§ **What is required**: A word-for-word copy of the entries, with images excluded, is the expected answer.

§ **Source information**:
-- -- --
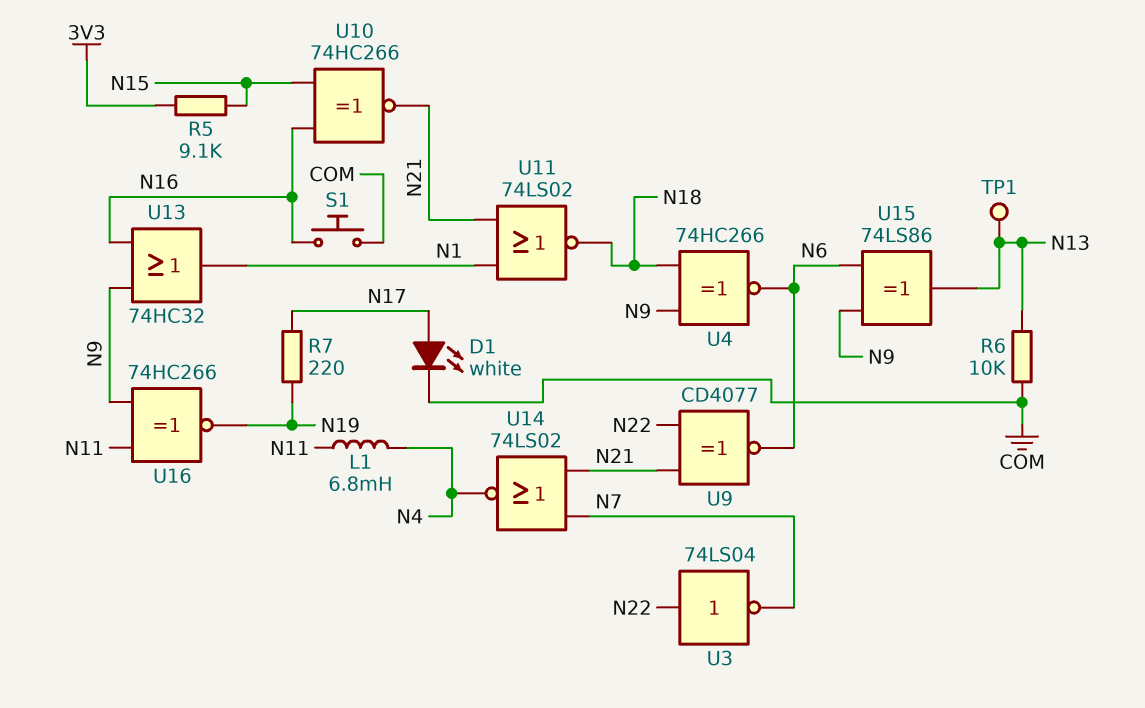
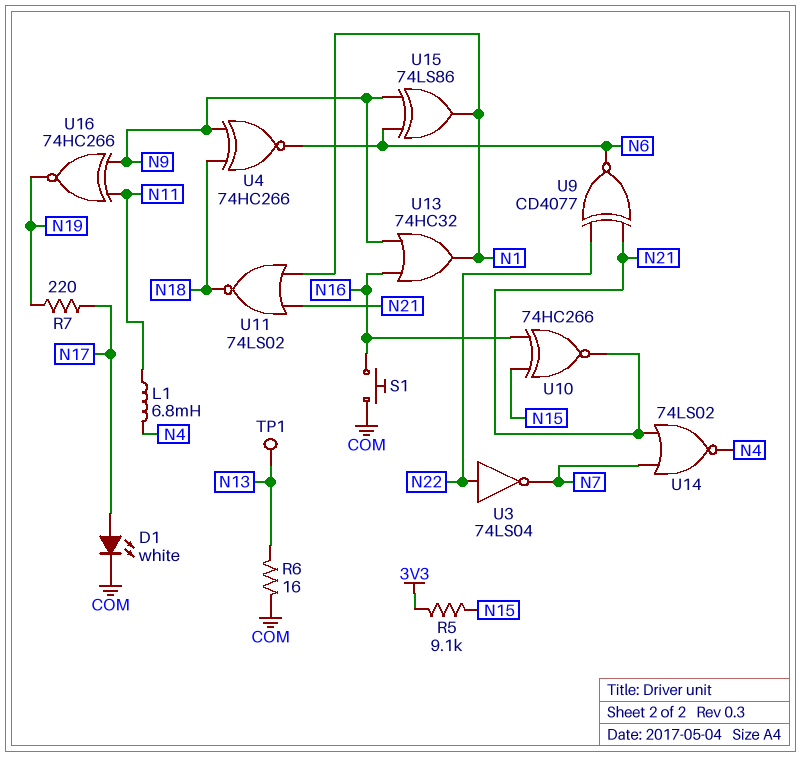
R6: 10k (COM, N13) -> 16 (COM, N13)
U15: XOR 74LS86 (in N6, in N9, out N13) -> XOR 74LS86 (in N6, in N9, out N1)

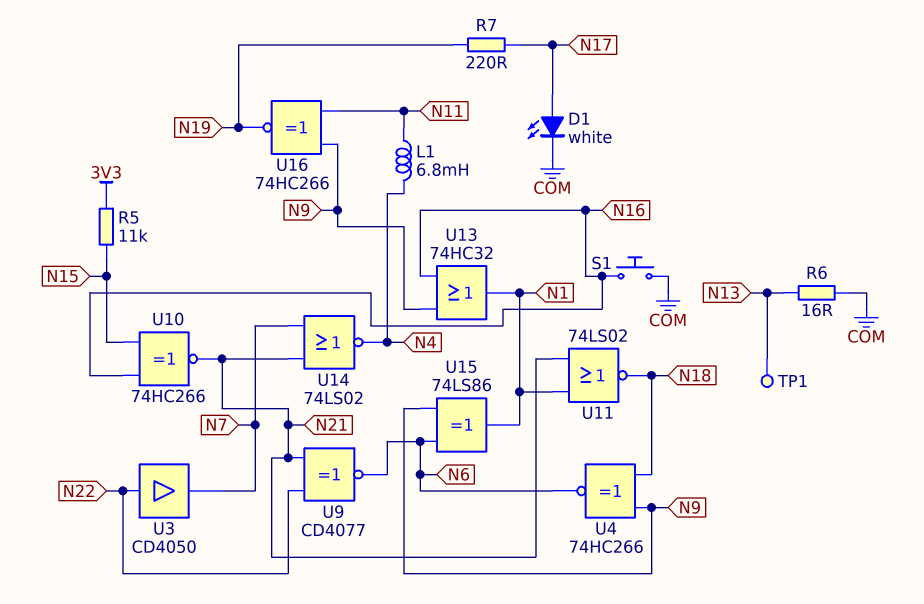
R5: 9.1k (3V3, N15) -> 11k (3V3, N15)
U3: NOT 74LS04 (in N22, out N7) -> buffer CD4050 (in N22, out N7)

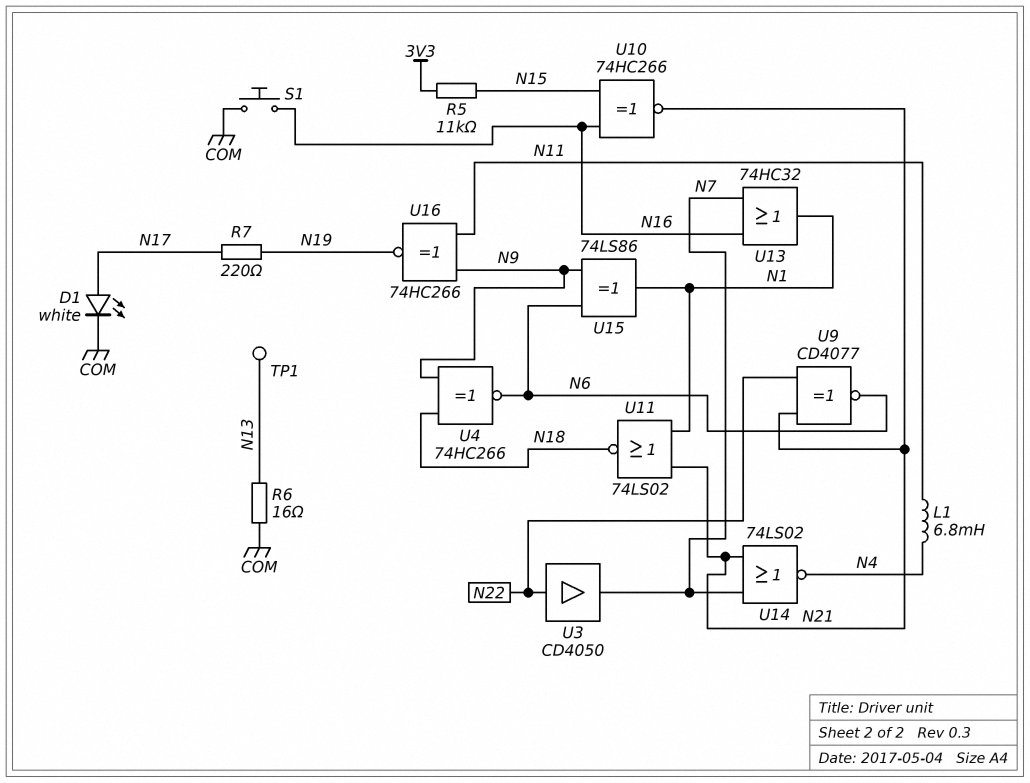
U13: OR 74HC32 (in N9, in N16, out N1) -> OR 74HC32 (in N7, in N16, out N1)

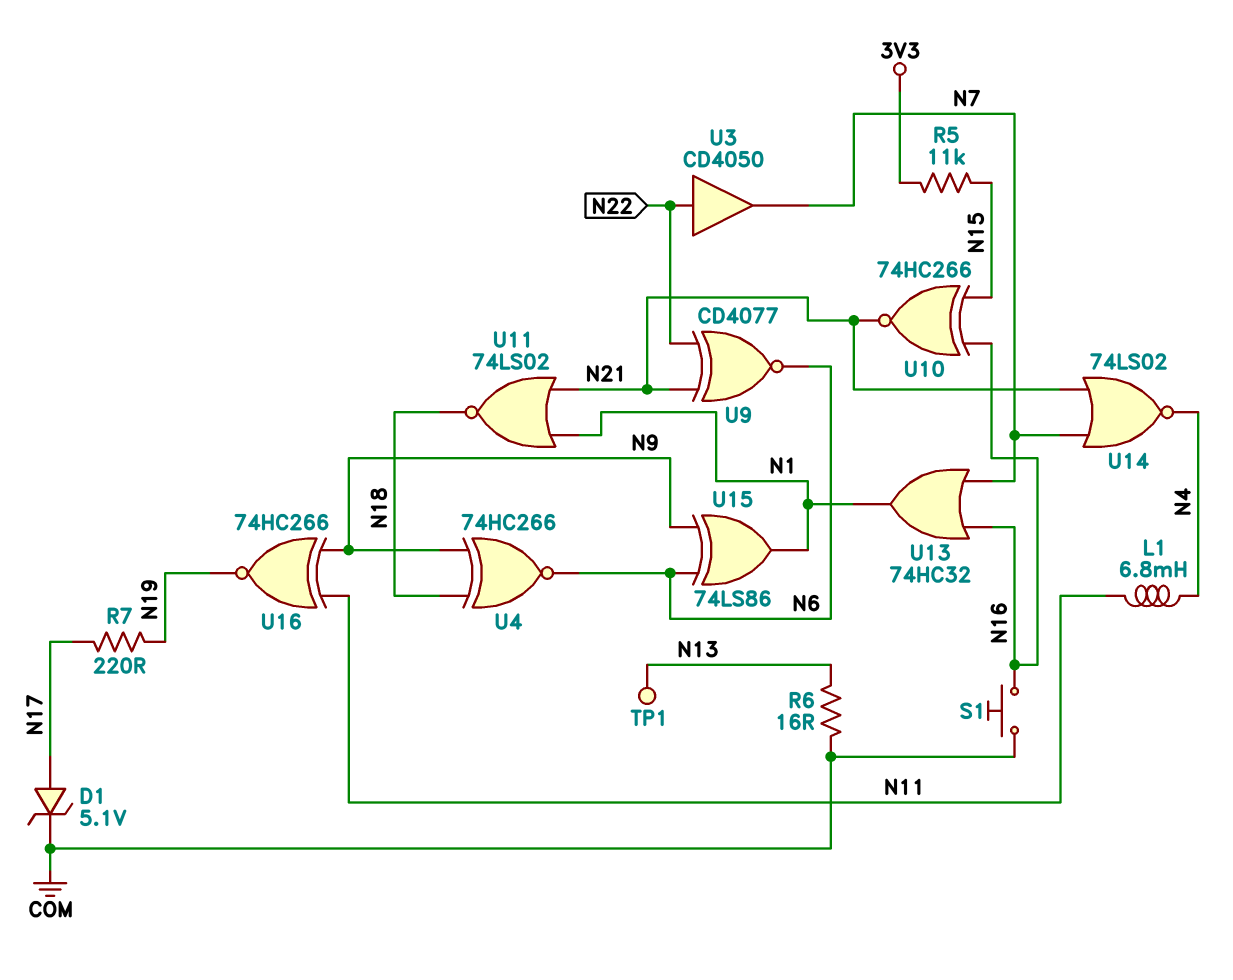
D1: LED white (A N17, K COM) -> zener 5.1V (A N17, K COM)

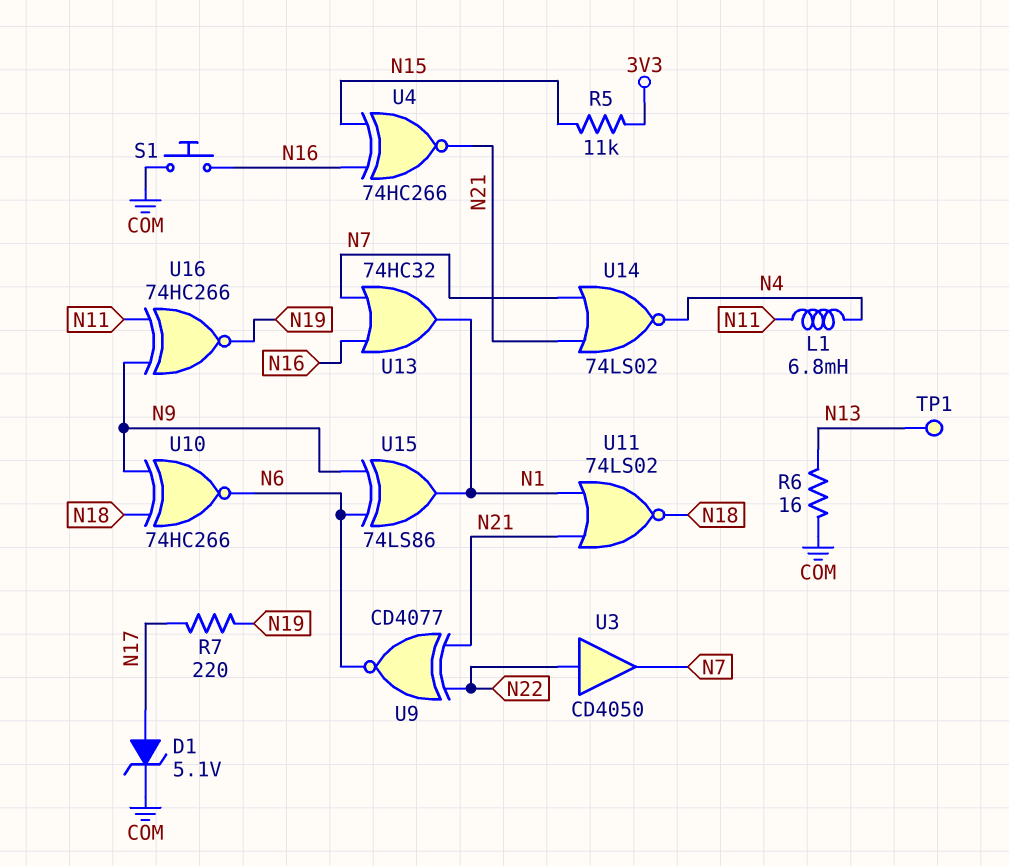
U4: XNOR 74HC266 (in N9, in N18, out N6) -> XNOR 74HC266 (in N15, in N16, out N21)
U10: XNOR 74HC266 (in N15, in N16, out N21) -> XNOR 74HC266 (in N9, in N18, out N6)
-- -- --
§ **Response box**:
R6: 10k (COM, N13) -> 16 (COM, N13)
U15: XOR 74LS86 (in N6, in N9, out N13) -> XOR 74LS86 (in N6, in N9, out N1)

R5: 9.1k (3V3, N15) -> 11k (3V3, N15)
U3: NOT 74LS04 (in N22, out N7) -> buffer CD4050 (in N22, out N7)

U13: OR 74HC32 (in N9, in N16, out N1) -> OR 74HC32 (in N7, in N16, out N1)

D1: LED white (A N17, K COM) -> zener 5.1V (A N17, K COM)

U4: XNOR 74HC266 (in N9, in N18, out N6) -> XNOR 74HC266 (in N15, in N16, out N21)
U10: XNOR 74HC266 (in N15, in N16, out N21) -> XNOR 74HC266 (in N9, in N18, out N6)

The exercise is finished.